## Exercise goal
Of the lines below, write out exactly those from the line with "exchanged: blue_pyramid [166, 163, 208, 202]" through the line with "new: tabla de cortar (turquesa) <823, 374>", both included, and skip the rest.
** Opening Provided material block **
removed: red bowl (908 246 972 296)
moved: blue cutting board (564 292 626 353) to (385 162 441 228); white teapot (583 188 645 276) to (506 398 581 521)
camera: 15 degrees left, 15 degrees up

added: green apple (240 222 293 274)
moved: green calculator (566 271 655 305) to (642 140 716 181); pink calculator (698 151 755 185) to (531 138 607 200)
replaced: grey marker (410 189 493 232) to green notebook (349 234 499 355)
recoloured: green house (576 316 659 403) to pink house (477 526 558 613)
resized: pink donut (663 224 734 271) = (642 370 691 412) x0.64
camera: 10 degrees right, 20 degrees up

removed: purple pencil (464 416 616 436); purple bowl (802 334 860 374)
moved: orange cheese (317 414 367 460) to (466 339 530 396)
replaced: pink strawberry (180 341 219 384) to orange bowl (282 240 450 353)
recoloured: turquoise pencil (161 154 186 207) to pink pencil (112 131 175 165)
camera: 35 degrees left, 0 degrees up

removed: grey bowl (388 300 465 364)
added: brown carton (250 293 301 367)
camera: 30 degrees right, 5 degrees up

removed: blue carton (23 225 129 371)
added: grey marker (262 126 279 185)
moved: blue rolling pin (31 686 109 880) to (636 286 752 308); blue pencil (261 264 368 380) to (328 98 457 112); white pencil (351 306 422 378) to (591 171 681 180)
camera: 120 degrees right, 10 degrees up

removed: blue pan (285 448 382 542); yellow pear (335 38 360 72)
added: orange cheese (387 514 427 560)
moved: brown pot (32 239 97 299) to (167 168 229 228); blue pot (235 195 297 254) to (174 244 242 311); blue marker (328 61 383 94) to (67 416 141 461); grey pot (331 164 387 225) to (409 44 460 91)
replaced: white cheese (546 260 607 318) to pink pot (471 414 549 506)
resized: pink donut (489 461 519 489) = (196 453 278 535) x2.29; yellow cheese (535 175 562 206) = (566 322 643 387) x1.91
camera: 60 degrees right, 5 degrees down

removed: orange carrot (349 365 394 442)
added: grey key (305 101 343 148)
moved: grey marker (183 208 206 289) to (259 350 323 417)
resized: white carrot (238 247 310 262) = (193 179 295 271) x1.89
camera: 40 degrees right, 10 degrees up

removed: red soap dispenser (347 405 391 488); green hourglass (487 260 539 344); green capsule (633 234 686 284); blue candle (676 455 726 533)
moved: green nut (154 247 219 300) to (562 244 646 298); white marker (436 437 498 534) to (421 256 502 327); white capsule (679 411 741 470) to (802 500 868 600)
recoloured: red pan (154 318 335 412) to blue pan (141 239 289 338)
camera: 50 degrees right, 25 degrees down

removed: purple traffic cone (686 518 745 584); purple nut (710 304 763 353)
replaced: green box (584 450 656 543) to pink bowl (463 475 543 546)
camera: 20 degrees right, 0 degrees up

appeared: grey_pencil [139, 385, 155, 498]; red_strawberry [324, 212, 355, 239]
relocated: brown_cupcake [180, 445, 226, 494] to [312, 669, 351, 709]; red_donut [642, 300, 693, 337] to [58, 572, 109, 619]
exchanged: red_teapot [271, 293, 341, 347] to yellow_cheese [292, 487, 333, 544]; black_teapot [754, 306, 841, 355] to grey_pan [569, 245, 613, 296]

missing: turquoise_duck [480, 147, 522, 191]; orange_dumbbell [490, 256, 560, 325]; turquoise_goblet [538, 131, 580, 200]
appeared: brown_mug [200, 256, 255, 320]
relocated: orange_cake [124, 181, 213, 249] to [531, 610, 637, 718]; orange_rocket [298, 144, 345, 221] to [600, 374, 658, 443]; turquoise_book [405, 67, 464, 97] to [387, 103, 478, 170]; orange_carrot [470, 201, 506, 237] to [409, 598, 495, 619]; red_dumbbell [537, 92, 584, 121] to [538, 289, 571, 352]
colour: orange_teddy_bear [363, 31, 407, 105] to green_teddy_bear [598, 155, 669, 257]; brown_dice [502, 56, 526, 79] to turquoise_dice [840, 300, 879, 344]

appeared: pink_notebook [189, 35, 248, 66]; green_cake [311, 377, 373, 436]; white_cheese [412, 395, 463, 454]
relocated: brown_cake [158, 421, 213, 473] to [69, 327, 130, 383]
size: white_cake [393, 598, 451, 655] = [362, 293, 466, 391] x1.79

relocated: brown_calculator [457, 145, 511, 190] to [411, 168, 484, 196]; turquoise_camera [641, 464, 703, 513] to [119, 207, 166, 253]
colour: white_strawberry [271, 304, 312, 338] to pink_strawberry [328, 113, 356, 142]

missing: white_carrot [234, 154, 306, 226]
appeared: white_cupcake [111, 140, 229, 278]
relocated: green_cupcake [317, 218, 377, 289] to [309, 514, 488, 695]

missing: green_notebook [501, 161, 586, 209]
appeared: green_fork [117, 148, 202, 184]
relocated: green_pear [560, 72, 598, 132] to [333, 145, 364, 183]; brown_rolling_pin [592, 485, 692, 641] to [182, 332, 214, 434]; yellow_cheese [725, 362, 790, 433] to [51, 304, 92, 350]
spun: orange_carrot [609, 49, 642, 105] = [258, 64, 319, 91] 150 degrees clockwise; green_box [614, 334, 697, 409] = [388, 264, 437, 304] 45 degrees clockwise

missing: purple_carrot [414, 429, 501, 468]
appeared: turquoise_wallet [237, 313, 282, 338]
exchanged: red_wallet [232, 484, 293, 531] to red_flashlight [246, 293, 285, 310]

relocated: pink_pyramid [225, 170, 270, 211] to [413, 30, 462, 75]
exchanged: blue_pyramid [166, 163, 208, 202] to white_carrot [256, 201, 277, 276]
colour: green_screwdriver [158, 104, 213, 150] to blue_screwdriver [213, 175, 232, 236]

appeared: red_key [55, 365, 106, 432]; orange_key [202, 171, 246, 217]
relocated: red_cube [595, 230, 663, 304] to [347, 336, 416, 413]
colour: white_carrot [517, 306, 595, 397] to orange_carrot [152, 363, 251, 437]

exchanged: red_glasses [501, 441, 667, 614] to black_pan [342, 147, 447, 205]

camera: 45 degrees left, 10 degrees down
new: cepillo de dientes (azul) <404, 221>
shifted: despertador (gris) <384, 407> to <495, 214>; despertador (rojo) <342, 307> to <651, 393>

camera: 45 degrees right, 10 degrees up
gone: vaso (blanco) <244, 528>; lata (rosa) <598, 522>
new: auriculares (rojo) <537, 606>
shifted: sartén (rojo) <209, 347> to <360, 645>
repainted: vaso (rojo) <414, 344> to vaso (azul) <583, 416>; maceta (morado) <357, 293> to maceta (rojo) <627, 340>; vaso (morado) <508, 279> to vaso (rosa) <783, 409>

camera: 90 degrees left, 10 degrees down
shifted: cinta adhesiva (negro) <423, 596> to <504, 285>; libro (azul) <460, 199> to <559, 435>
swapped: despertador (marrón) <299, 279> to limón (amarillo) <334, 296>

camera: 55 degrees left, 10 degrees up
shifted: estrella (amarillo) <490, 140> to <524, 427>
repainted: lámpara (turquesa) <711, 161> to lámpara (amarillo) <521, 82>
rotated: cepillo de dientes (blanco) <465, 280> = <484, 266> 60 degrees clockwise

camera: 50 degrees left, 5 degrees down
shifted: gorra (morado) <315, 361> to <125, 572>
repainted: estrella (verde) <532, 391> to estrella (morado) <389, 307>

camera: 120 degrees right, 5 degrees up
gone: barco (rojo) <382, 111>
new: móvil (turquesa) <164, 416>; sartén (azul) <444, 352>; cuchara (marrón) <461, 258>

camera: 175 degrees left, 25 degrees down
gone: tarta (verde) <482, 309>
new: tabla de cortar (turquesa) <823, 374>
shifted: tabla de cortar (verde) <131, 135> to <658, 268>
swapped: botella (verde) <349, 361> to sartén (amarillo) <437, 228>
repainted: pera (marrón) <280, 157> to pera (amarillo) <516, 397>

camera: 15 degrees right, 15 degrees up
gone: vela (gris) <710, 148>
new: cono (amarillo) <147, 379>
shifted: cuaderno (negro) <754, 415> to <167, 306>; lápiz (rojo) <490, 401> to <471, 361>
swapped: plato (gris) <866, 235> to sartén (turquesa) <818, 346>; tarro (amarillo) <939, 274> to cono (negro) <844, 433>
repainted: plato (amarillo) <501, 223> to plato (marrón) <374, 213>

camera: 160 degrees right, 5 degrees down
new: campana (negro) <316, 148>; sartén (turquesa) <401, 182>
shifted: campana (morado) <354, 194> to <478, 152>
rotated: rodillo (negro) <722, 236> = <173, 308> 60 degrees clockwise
** Closing Provided material block **
## Solution to this task
exchanged: blue_pyramid [166, 163, 208, 202] to white_carrot [256, 201, 277, 276]
colour: green_screwdriver [158, 104, 213, 150] to blue_screwdriver [213, 175, 232, 236]

appeared: red_key [55, 365, 106, 432]; orange_key [202, 171, 246, 217]
relocated: red_cube [595, 230, 663, 304] to [347, 336, 416, 413]
colour: white_carrot [517, 306, 595, 397] to orange_carrot [152, 363, 251, 437]

exchanged: red_glasses [501, 441, 667, 614] to black_pan [342, 147, 447, 205]

camera: 45 degrees left, 10 degrees down
new: cepillo de dientes (azul) <404, 221>
shifted: despertador (gris) <384, 407> to <495, 214>; despertador (rojo) <342, 307> to <651, 393>

camera: 45 degrees right, 10 degrees up
gone: vaso (blanco) <244, 528>; lata (rosa) <598, 522>
new: auriculares (rojo) <537, 606>
shifted: sartén (rojo) <209, 347> to <360, 645>
repainted: vaso (rojo) <414, 344> to vaso (azul) <583, 416>; maceta (morado) <357, 293> to maceta (rojo) <627, 340>; vaso (morado) <508, 279> to vaso (rosa) <783, 409>

camera: 90 degrees left, 10 degrees down
shifted: cinta adhesiva (negro) <423, 596> to <504, 285>; libro (azul) <460, 199> to <559, 435>
swapped: despertador (marrón) <299, 279> to limón (amarillo) <334, 296>

camera: 55 degrees left, 10 degrees up
shifted: estrella (amarillo) <490, 140> to <524, 427>
repainted: lámpara (turquesa) <711, 161> to lámpara (amarillo) <521, 82>
rotated: cepillo de dientes (blanco) <465, 280> = <484, 266> 60 degrees clockwise

camera: 50 degrees left, 5 degrees down
shifted: gorra (morado) <315, 361> to <125, 572>
repainted: estrella (verde) <532, 391> to estrella (morado) <389, 307>

camera: 120 degrees right, 5 degrees up
gone: barco (rojo) <382, 111>
new: móvil (turquesa) <164, 416>; sartén (azul) <444, 352>; cuchara (marrón) <461, 258>

camera: 175 degrees left, 25 degrees down
gone: tarta (verde) <482, 309>
new: tabla de cortar (turquesa) <823, 374>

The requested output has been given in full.